### Exercise data

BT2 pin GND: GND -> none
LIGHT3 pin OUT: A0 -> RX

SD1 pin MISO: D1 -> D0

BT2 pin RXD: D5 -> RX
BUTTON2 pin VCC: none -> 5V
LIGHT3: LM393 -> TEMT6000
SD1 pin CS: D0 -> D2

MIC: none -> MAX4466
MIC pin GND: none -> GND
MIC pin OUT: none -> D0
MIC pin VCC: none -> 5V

### Description of the task
Please return all of the records exactly.

### Answer for this exercise
BT2 pin GND: GND -> none
LIGHT3 pin OUT: A0 -> RX

SD1 pin MISO: D1 -> D0

BT2 pin RXD: D5 -> RX
BUTTON2 pin VCC: none -> 5V
LIGHT3: LM393 -> TEMT6000
SD1 pin CS: D0 -> D2

MIC: none -> MAX4466
MIC pin GND: none -> GND
MIC pin OUT: none -> D0
MIC pin VCC: none -> 5V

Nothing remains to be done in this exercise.